**Data listing**
* * * *

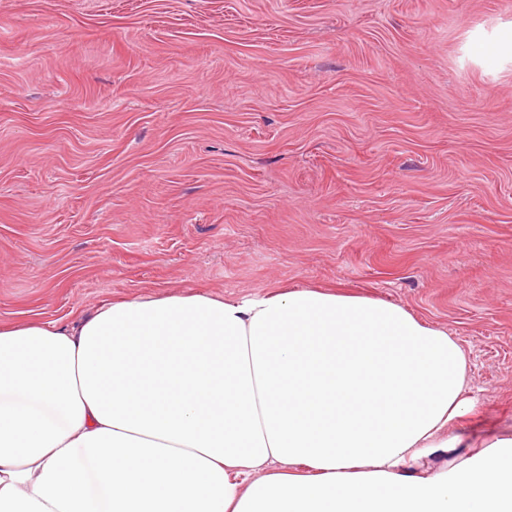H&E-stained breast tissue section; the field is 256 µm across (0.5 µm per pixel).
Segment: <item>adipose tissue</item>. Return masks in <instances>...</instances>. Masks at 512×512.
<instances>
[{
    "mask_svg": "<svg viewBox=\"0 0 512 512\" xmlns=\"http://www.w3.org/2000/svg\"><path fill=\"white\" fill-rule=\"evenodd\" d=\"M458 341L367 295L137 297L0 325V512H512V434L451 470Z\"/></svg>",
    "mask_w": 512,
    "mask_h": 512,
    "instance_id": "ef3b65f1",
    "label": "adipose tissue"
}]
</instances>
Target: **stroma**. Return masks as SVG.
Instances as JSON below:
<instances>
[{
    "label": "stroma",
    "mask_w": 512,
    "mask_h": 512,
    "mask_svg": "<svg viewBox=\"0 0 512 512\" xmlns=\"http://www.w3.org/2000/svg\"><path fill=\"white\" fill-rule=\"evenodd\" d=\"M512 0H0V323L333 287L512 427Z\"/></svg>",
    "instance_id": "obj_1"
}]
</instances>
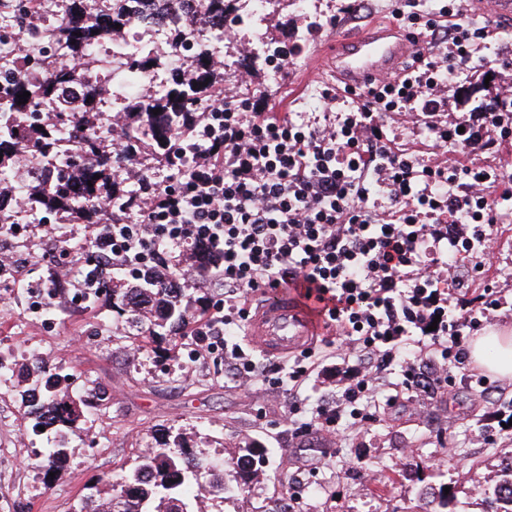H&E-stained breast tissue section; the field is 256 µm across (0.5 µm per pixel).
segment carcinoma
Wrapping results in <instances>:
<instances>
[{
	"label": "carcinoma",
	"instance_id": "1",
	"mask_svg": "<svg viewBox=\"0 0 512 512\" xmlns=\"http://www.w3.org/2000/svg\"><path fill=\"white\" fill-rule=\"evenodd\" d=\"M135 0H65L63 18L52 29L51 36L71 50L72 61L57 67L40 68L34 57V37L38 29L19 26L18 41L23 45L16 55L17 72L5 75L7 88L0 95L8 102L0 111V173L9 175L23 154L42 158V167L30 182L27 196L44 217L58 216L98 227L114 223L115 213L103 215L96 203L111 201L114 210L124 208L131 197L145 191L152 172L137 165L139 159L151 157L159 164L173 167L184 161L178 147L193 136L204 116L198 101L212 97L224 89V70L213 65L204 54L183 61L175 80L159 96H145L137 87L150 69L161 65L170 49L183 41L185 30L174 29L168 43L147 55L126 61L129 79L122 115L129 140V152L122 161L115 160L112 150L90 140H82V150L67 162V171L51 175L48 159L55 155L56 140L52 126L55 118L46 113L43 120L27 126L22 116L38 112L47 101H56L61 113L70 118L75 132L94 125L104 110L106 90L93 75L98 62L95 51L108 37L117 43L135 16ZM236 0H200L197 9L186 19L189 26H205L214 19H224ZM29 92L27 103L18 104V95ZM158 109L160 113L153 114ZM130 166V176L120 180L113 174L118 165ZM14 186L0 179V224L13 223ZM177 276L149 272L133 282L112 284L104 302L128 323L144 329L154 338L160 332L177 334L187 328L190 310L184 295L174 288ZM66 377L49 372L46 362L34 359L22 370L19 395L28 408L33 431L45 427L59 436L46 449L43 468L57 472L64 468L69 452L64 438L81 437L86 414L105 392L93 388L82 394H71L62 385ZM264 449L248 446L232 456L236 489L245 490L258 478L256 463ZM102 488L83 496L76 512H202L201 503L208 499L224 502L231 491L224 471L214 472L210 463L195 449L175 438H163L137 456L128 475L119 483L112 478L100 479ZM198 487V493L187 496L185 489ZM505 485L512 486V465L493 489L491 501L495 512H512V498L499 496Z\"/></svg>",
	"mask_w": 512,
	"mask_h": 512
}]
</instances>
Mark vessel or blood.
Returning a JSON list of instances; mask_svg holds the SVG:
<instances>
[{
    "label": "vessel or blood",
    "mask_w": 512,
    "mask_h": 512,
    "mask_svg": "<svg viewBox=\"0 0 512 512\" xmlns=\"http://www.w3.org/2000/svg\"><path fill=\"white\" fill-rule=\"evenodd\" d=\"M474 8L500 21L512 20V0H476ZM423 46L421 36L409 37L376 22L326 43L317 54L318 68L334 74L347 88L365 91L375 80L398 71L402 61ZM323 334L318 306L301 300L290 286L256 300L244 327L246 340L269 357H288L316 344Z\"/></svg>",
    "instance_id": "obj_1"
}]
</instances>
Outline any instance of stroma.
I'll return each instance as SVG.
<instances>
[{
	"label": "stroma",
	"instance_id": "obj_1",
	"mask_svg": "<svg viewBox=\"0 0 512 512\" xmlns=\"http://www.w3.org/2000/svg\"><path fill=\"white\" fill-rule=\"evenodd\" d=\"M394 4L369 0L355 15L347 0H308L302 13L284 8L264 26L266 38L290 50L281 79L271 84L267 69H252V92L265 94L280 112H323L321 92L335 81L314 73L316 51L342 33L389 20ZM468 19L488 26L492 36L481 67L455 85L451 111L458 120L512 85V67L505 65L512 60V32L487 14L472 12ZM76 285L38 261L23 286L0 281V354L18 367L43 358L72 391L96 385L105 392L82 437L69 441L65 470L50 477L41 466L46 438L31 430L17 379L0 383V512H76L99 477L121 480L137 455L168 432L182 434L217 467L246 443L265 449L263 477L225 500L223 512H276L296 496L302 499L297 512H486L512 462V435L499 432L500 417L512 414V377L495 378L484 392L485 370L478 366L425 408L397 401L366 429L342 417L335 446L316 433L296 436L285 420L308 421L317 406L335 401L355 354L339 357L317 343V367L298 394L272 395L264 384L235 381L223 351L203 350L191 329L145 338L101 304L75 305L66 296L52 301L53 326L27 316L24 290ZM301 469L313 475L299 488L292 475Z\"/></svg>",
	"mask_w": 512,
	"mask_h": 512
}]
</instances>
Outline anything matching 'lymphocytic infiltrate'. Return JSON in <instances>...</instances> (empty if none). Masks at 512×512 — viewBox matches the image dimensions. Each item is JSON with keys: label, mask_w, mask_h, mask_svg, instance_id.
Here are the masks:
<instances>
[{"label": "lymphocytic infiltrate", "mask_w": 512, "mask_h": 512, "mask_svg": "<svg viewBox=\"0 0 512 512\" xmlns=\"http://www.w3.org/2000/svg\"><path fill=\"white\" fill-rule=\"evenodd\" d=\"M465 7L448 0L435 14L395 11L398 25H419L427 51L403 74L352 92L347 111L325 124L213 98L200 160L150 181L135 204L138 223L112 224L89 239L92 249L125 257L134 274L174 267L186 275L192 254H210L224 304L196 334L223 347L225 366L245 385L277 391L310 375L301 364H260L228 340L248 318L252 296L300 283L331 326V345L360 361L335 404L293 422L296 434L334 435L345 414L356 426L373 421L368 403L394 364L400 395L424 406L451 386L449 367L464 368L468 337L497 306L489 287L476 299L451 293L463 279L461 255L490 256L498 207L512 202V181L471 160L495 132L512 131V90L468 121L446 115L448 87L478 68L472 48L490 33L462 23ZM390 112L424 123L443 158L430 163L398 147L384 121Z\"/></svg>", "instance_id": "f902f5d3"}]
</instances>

* * * *

Copy out the whole listing exactly, and don't carry over any pictures.

H&E-stained breast tissue section; the field is 256 µm across (0.5 µm per pixel).
Segment: <item>adipose tissue</item>. Return masks in <instances>...</instances>. Masks at 512×512.
<instances>
[{
    "mask_svg": "<svg viewBox=\"0 0 512 512\" xmlns=\"http://www.w3.org/2000/svg\"><path fill=\"white\" fill-rule=\"evenodd\" d=\"M458 341L367 295L137 297L0 325V512H512V434L451 470Z\"/></svg>",
    "mask_w": 512,
    "mask_h": 512,
    "instance_id": "ef3b65f1",
    "label": "adipose tissue"
}]
</instances>
Target: **stroma**. Return masks as SVG.
Instances as JSON below:
<instances>
[{
    "label": "stroma",
    "mask_w": 512,
    "mask_h": 512,
    "mask_svg": "<svg viewBox=\"0 0 512 512\" xmlns=\"http://www.w3.org/2000/svg\"><path fill=\"white\" fill-rule=\"evenodd\" d=\"M512 0H0V323L333 287L512 427Z\"/></svg>",
    "instance_id": "obj_1"
}]
</instances>
H&E-stained breast tissue section; the field is 256 µm across (0.5 µm per pixel).
segment carcinoma
Wrapping results in <instances>:
<instances>
[{
	"label": "carcinoma",
	"instance_id": "1",
	"mask_svg": "<svg viewBox=\"0 0 512 512\" xmlns=\"http://www.w3.org/2000/svg\"><path fill=\"white\" fill-rule=\"evenodd\" d=\"M135 0H65L63 18L52 29L51 36L71 50L72 61L57 67L40 68L34 57V37L38 29L19 26L18 41L23 45L16 55L17 72L5 75L7 88L0 95L8 102L0 111V173L9 175L23 154L42 158V167L30 182L27 196L44 217L58 216L98 227L114 223L115 213L103 215L96 203L111 201L114 210L124 208L131 197L145 191L152 172L137 165L139 159L151 157L159 164L173 167L184 161L178 147L193 136L204 116L198 101L212 97L224 89V70L213 65L204 54L183 61L175 80L159 96H145L137 87L150 69L161 65L170 49L183 41L185 30L174 29L168 43L147 55L126 61L129 79L122 115L129 140V152L122 161L115 160L112 150L90 140H82V150L67 162V171L51 175L48 159L55 155L56 140L52 126L55 118L46 113L43 120L27 126L22 116L38 112L47 101H56L61 113L70 118L75 132L94 125L104 110L106 90L93 75L98 62L95 51L108 37L117 43L135 16ZM236 0H200L197 9L186 19L189 26H205L214 19H224ZM29 92L27 103L18 104V95ZM158 109L160 113L153 114ZM130 166V176L120 180L113 174L118 165ZM14 186L0 179V224L13 223ZM177 276L149 272L133 282L112 284L104 302L128 323L144 329L154 338L160 332L177 334L187 328L190 310L184 295L174 288ZM66 377L49 372L46 362L34 359L22 370L19 395L28 408L33 431L45 427L59 436L46 449L43 468L57 472L64 468L69 452L64 438L81 437L86 414L105 392L93 388L82 394H71L62 385ZM264 449L248 446L232 456L236 489L245 490L258 478L256 463ZM102 488L83 496L76 512H202L201 503L208 499L224 502L231 491L224 471L214 472L210 463L195 449L175 438H163L137 456L128 475L119 483L112 478L100 479ZM198 487V493L187 496L185 489ZM505 485L512 486V465L493 489L491 501L495 512H512V498L499 496Z\"/></svg>",
	"mask_w": 512,
	"mask_h": 512
}]
</instances>
Mark vessel or blood.
Returning a JSON list of instances; mask_svg holds the SVG:
<instances>
[{
    "label": "vessel or blood",
    "mask_w": 512,
    "mask_h": 512,
    "mask_svg": "<svg viewBox=\"0 0 512 512\" xmlns=\"http://www.w3.org/2000/svg\"><path fill=\"white\" fill-rule=\"evenodd\" d=\"M474 8L500 21L512 20V0H476ZM423 46L421 36L409 37L376 22L326 43L317 54L318 68L334 74L347 88L365 91L375 80L398 71L402 61ZM323 334L318 306L301 300L290 286L256 300L244 327L246 340L269 357H288L316 344Z\"/></svg>",
    "instance_id": "obj_1"
}]
</instances>
Outline any instance of stroma.
I'll return each instance as SVG.
<instances>
[{
	"label": "stroma",
	"instance_id": "obj_1",
	"mask_svg": "<svg viewBox=\"0 0 512 512\" xmlns=\"http://www.w3.org/2000/svg\"><path fill=\"white\" fill-rule=\"evenodd\" d=\"M394 4L369 0L355 15L347 0H308L302 13L284 8L264 26L266 38L290 50L281 79L271 84L267 69H252V92L265 94L280 112H323L321 92L335 81L314 73L316 51L342 33L389 20ZM468 19L488 26L492 36L481 67L455 85L451 111L458 120L512 85V67L505 65L512 60V32L487 14L472 12ZM76 285L38 261L23 286L0 281V354L18 367L43 358L72 391L96 385L105 392L82 437L69 441L65 470L50 477L41 466L46 438L31 430L17 379L0 383V512H76L99 477L121 480L137 455L168 432L182 434L217 467L246 443L265 449L263 477L225 500L223 512H276L296 496L302 499L297 512H486L512 462V435L499 432L500 417L512 414V377L495 378L484 392L485 370L478 366L425 408L397 401L366 429L342 417L335 446L316 433L296 436L285 420L308 421L317 406L335 401L355 354L339 357L317 343V367L298 394L272 395L264 384L235 381L223 351L203 350L191 329L145 338L101 304L75 305L66 296L52 301L53 326L27 316L24 290ZM301 469L313 475L299 488L292 475Z\"/></svg>",
	"mask_w": 512,
	"mask_h": 512
}]
</instances>
Outline anything matching 'lymphocytic infiltrate'. Return JSON in <instances>...</instances> (empty if none). Masks at 512×512 — viewBox matches the image dimensions. Each item is JSON with keys: label, mask_w, mask_h, mask_svg, instance_id.
Here are the masks:
<instances>
[{"label": "lymphocytic infiltrate", "mask_w": 512, "mask_h": 512, "mask_svg": "<svg viewBox=\"0 0 512 512\" xmlns=\"http://www.w3.org/2000/svg\"><path fill=\"white\" fill-rule=\"evenodd\" d=\"M465 7L448 0L435 14L395 11L398 25H419L427 51L403 74L352 92L347 111L325 124L213 98L200 160L150 181L135 204L138 223L112 224L89 239L92 249L125 257L134 274L174 267L186 275L192 254H210L224 304L196 334L223 347L225 366L245 385L277 391L310 375L301 364H260L228 340L248 318L252 296L300 283L331 326V345L360 361L335 404L293 422L296 434L334 435L345 414L356 426L373 421L368 403L394 364L400 395L424 406L451 386L449 367L464 368L468 337L497 306L489 287L476 299L451 293L463 279L461 255L490 256L498 207L512 202V181L471 160L495 132L512 131V90L468 121L446 115L448 87L478 68L472 48L490 33L462 23ZM390 112L424 123L443 158L430 163L398 147L384 121Z\"/></svg>", "instance_id": "f902f5d3"}]
</instances>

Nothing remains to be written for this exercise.